• _WHAT YOU ARE ASKED TO DO_
Could you copy every record exactly as it appears?

Start of RECORDS SUPPLIED

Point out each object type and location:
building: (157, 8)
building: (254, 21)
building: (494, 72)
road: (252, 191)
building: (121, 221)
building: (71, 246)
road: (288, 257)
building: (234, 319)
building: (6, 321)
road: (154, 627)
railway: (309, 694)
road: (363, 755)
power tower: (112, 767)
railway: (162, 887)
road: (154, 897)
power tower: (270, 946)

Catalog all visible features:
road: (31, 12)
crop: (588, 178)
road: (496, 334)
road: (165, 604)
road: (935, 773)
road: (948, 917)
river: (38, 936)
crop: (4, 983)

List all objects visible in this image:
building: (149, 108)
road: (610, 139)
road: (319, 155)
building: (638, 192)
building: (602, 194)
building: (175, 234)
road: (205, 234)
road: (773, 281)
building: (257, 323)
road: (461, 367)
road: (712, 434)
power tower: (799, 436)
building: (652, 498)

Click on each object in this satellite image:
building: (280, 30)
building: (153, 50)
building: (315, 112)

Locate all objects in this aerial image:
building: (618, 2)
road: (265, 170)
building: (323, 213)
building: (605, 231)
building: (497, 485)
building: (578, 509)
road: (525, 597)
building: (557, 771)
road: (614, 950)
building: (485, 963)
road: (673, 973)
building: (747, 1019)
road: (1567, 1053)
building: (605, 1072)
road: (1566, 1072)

End of RECORDS SUPPLIED

• _TASK RESULT_
Point out each object type and location:
building: (157, 8)
building: (254, 21)
building: (494, 72)
road: (252, 191)
building: (121, 221)
building: (71, 246)
road: (288, 257)
building: (234, 319)
building: (6, 321)
road: (154, 627)
railway: (309, 694)
road: (363, 755)
power tower: (112, 767)
railway: (162, 887)
road: (154, 897)
power tower: (270, 946)

Catalog all visible features:
road: (31, 12)
crop: (588, 178)
road: (496, 334)
road: (165, 604)
road: (935, 773)
road: (948, 917)
river: (38, 936)
crop: (4, 983)

List all objects visible in this image:
building: (149, 108)
road: (610, 139)
road: (319, 155)
building: (638, 192)
building: (602, 194)
building: (175, 234)
road: (205, 234)
road: (773, 281)
building: (257, 323)
road: (461, 367)
road: (712, 434)
power tower: (799, 436)
building: (652, 498)

Click on each object in this satellite image:
building: (280, 30)
building: (153, 50)
building: (315, 112)

Locate all objects in this aerial image:
building: (618, 2)
road: (265, 170)
building: (323, 213)
building: (605, 231)
building: (497, 485)
building: (578, 509)
road: (525, 597)
building: (557, 771)
road: (614, 950)
building: (485, 963)
road: (673, 973)
building: (747, 1019)
road: (1567, 1053)
building: (605, 1072)
road: (1566, 1072)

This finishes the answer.